Given entries.
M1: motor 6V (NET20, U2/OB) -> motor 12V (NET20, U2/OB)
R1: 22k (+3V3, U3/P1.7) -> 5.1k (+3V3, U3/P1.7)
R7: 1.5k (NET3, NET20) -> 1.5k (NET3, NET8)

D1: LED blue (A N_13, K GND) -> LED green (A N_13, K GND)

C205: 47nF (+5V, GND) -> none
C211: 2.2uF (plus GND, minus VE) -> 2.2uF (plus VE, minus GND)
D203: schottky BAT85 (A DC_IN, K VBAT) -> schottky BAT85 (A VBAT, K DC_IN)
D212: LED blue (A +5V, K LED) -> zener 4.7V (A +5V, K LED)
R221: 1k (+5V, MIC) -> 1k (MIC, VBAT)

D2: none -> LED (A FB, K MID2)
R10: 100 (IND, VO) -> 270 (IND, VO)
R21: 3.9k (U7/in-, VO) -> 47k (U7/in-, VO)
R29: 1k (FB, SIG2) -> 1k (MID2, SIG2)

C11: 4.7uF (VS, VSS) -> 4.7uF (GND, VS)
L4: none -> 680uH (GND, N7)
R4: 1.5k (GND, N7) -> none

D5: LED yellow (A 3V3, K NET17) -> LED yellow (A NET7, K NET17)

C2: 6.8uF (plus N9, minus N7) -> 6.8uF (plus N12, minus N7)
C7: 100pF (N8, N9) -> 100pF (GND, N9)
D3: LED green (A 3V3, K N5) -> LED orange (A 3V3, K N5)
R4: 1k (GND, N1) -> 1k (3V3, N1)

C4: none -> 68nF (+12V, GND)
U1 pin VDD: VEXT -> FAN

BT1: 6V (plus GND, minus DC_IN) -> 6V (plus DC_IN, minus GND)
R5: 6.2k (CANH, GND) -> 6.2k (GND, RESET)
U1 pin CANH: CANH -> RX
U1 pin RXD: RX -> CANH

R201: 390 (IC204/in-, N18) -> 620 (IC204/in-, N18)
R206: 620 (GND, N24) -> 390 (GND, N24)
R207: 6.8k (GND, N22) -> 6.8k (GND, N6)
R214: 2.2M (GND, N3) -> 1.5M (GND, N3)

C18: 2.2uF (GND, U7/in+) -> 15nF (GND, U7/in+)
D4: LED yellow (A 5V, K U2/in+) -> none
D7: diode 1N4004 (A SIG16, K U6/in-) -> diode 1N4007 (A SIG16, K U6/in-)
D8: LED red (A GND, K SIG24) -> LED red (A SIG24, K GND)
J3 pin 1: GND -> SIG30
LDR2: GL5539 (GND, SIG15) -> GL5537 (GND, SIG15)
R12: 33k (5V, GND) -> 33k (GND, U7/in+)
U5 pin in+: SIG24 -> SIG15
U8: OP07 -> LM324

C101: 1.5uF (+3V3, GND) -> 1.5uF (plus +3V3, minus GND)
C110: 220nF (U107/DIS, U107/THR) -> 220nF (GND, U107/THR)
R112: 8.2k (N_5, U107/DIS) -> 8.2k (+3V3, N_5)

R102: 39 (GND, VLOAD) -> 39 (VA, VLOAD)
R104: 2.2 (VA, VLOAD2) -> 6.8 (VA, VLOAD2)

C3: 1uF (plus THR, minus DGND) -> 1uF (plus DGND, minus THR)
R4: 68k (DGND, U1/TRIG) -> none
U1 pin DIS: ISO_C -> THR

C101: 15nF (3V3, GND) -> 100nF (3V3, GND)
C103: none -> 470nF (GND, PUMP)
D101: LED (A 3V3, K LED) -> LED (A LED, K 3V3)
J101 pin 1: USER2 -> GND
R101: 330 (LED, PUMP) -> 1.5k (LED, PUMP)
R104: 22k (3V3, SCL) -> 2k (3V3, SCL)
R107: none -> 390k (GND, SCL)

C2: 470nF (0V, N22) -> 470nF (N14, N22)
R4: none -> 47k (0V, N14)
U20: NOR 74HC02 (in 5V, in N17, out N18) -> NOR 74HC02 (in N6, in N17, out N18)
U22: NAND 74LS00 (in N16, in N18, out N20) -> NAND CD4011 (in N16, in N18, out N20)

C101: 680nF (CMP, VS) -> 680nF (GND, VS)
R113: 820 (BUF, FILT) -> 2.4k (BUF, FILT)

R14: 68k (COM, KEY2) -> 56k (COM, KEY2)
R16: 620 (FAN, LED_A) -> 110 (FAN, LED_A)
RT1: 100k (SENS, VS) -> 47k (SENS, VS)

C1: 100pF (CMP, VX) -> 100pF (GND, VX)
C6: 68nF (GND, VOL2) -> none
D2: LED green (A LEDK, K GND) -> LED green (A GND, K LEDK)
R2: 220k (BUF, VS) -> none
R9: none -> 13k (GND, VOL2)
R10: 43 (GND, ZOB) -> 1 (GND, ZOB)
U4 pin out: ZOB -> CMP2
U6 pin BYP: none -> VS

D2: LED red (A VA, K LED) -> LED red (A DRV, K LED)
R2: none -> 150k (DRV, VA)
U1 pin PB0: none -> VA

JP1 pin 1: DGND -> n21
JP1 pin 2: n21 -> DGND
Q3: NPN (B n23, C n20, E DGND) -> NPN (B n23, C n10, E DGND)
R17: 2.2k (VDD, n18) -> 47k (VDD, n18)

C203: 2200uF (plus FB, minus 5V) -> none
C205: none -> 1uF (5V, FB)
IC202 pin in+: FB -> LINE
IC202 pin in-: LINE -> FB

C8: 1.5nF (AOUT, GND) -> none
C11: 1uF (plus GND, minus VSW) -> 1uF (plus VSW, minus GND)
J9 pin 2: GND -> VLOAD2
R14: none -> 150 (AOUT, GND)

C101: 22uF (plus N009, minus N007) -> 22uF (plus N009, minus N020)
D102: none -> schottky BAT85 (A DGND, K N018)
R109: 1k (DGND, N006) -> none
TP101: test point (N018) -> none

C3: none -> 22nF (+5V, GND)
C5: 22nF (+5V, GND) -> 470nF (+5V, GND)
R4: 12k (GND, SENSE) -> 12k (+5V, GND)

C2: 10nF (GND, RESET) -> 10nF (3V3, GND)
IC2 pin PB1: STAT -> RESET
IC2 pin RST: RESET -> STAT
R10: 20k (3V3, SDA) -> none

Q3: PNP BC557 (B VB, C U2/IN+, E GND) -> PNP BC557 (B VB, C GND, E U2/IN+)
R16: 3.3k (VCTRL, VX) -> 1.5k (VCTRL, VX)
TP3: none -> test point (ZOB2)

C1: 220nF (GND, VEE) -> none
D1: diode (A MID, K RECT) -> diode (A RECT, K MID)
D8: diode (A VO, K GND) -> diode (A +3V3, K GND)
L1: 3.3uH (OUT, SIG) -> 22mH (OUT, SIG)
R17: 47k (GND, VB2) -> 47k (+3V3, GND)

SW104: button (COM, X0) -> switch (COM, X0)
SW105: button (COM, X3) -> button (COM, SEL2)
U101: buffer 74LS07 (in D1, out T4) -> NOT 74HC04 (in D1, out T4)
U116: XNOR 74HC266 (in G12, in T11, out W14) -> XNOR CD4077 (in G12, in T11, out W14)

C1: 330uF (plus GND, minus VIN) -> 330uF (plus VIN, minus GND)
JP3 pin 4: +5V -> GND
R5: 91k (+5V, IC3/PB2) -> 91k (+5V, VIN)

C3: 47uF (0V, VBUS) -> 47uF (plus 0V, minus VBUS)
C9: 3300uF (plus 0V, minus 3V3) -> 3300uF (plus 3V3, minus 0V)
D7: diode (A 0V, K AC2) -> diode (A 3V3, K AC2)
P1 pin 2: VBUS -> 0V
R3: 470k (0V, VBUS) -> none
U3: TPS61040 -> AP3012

Your assignment.
The records above are to be transcribed exactly and completely.

Task solution.
M1: motor 6V (NET20, U2/OB) -> motor 12V (NET20, U2/OB)
R1: 22k (+3V3, U3/P1.7) -> 5.1k (+3V3, U3/P1.7)
R7: 1.5k (NET3, NET20) -> 1.5k (NET3, NET8)

D1: LED blue (A N_13, K GND) -> LED green (A N_13, K GND)

C205: 47nF (+5V, GND) -> none
C211: 2.2uF (plus GND, minus VE) -> 2.2uF (plus VE, minus GND)
D203: schottky BAT85 (A DC_IN, K VBAT) -> schottky BAT85 (A VBAT, K DC_IN)
D212: LED blue (A +5V, K LED) -> zener 4.7V (A +5V, K LED)
R221: 1k (+5V, MIC) -> 1k (MIC, VBAT)

D2: none -> LED (A FB, K MID2)
R10: 100 (IND, VO) -> 270 (IND, VO)
R21: 3.9k (U7/in-, VO) -> 47k (U7/in-, VO)
R29: 1k (FB, SIG2) -> 1k (MID2, SIG2)

C11: 4.7uF (VS, VSS) -> 4.7uF (GND, VS)
L4: none -> 680uH (GND, N7)
R4: 1.5k (GND, N7) -> none

D5: LED yellow (A 3V3, K NET17) -> LED yellow (A NET7, K NET17)

C2: 6.8uF (plus N9, minus N7) -> 6.8uF (plus N12, minus N7)
C7: 100pF (N8, N9) -> 100pF (GND, N9)
D3: LED green (A 3V3, K N5) -> LED orange (A 3V3, K N5)
R4: 1k (GND, N1) -> 1k (3V3, N1)

C4: none -> 68nF (+12V, GND)
U1 pin VDD: VEXT -> FAN

BT1: 6V (plus GND, minus DC_IN) -> 6V (plus DC_IN, minus GND)
R5: 6.2k (CANH, GND) -> 6.2k (GND, RESET)
U1 pin CANH: CANH -> RX
U1 pin RXD: RX -> CANH

R201: 390 (IC204/in-, N18) -> 620 (IC204/in-, N18)
R206: 620 (GND, N24) -> 390 (GND, N24)
R207: 6.8k (GND, N22) -> 6.8k (GND, N6)
R214: 2.2M (GND, N3) -> 1.5M (GND, N3)

C18: 2.2uF (GND, U7/in+) -> 15nF (GND, U7/in+)
D4: LED yellow (A 5V, K U2/in+) -> none
D7: diode 1N4004 (A SIG16, K U6/in-) -> diode 1N4007 (A SIG16, K U6/in-)
D8: LED red (A GND, K SIG24) -> LED red (A SIG24, K GND)
J3 pin 1: GND -> SIG30
LDR2: GL5539 (GND, SIG15) -> GL5537 (GND, SIG15)
R12: 33k (5V, GND) -> 33k (GND, U7/in+)
U5 pin in+: SIG24 -> SIG15
U8: OP07 -> LM324

C101: 1.5uF (+3V3, GND) -> 1.5uF (plus +3V3, minus GND)
C110: 220nF (U107/DIS, U107/THR) -> 220nF (GND, U107/THR)
R112: 8.2k (N_5, U107/DIS) -> 8.2k (+3V3, N_5)

R102: 39 (GND, VLOAD) -> 39 (VA, VLOAD)
R104: 2.2 (VA, VLOAD2) -> 6.8 (VA, VLOAD2)

C3: 1uF (plus THR, minus DGND) -> 1uF (plus DGND, minus THR)
R4: 68k (DGND, U1/TRIG) -> none
U1 pin DIS: ISO_C -> THR

C101: 15nF (3V3, GND) -> 100nF (3V3, GND)
C103: none -> 470nF (GND, PUMP)
D101: LED (A 3V3, K LED) -> LED (A LED, K 3V3)
J101 pin 1: USER2 -> GND
R101: 330 (LED, PUMP) -> 1.5k (LED, PUMP)
R104: 22k (3V3, SCL) -> 2k (3V3, SCL)
R107: none -> 390k (GND, SCL)

C2: 470nF (0V, N22) -> 470nF (N14, N22)
R4: none -> 47k (0V, N14)
U20: NOR 74HC02 (in 5V, in N17, out N18) -> NOR 74HC02 (in N6, in N17, out N18)
U22: NAND 74LS00 (in N16, in N18, out N20) -> NAND CD4011 (in N16, in N18, out N20)

C101: 680nF (CMP, VS) -> 680nF (GND, VS)
R113: 820 (BUF, FILT) -> 2.4k (BUF, FILT)

R14: 68k (COM, KEY2) -> 56k (COM, KEY2)
R16: 620 (FAN, LED_A) -> 110 (FAN, LED_A)
RT1: 100k (SENS, VS) -> 47k (SENS, VS)

C1: 100pF (CMP, VX) -> 100pF (GND, VX)
C6: 68nF (GND, VOL2) -> none
D2: LED green (A LEDK, K GND) -> LED green (A GND, K LEDK)
R2: 220k (BUF, VS) -> none
R9: none -> 13k (GND, VOL2)
R10: 43 (GND, ZOB) -> 1 (GND, ZOB)
U4 pin out: ZOB -> CMP2
U6 pin BYP: none -> VS

D2: LED red (A VA, K LED) -> LED red (A DRV, K LED)
R2: none -> 150k (DRV, VA)
U1 pin PB0: none -> VA

JP1 pin 1: DGND -> n21
JP1 pin 2: n21 -> DGND
Q3: NPN (B n23, C n20, E DGND) -> NPN (B n23, C n10, E DGND)
R17: 2.2k (VDD, n18) -> 47k (VDD, n18)

C203: 2200uF (plus FB, minus 5V) -> none
C205: none -> 1uF (5V, FB)
IC202 pin in+: FB -> LINE
IC202 pin in-: LINE -> FB

C8: 1.5nF (AOUT, GND) -> none
C11: 1uF (plus GND, minus VSW) -> 1uF (plus VSW, minus GND)
J9 pin 2: GND -> VLOAD2
R14: none -> 150 (AOUT, GND)

C101: 22uF (plus N009, minus N007) -> 22uF (plus N009, minus N020)
D102: none -> schottky BAT85 (A DGND, K N018)
R109: 1k (DGND, N006) -> none
TP101: test point (N018) -> none

C3: none -> 22nF (+5V, GND)
C5: 22nF (+5V, GND) -> 470nF (+5V, GND)
R4: 12k (GND, SENSE) -> 12k (+5V, GND)

C2: 10nF (GND, RESET) -> 10nF (3V3, GND)
IC2 pin PB1: STAT -> RESET
IC2 pin RST: RESET -> STAT
R10: 20k (3V3, SDA) -> none

Q3: PNP BC557 (B VB, C U2/IN+, E GND) -> PNP BC557 (B VB, C GND, E U2/IN+)
R16: 3.3k (VCTRL, VX) -> 1.5k (VCTRL, VX)
TP3: none -> test point (ZOB2)

C1: 220nF (GND, VEE) -> none
D1: diode (A MID, K RECT) -> diode (A RECT, K MID)
D8: diode (A VO, K GND) -> diode (A +3V3, K GND)
L1: 3.3uH (OUT, SIG) -> 22mH (OUT, SIG)
R17: 47k (GND, VB2) -> 47k (+3V3, GND)

SW104: button (COM, X0) -> switch (COM, X0)
SW105: button (COM, X3) -> button (COM, SEL2)
U101: buffer 74LS07 (in D1, out T4) -> NOT 74HC04 (in D1, out T4)
U116: XNOR 74HC266 (in G12, in T11, out W14) -> XNOR CD4077 (in G12, in T11, out W14)

C1: 330uF (plus GND, minus VIN) -> 330uF (plus VIN, minus GND)
JP3 pin 4: +5V -> GND
R5: 91k (+5V, IC3/PB2) -> 91k (+5V, VIN)

C3: 47uF (0V, VBUS) -> 47uF (plus 0V, minus VBUS)
C9: 3300uF (plus 0V, minus 3V3) -> 3300uF (plus 3V3, minus 0V)
D7: diode (A 0V, K AC2) -> diode (A 3V3, K AC2)
P1 pin 2: VBUS -> 0V
R3: 470k (0V, VBUS) -> none
U3: TPS61040 -> AP3012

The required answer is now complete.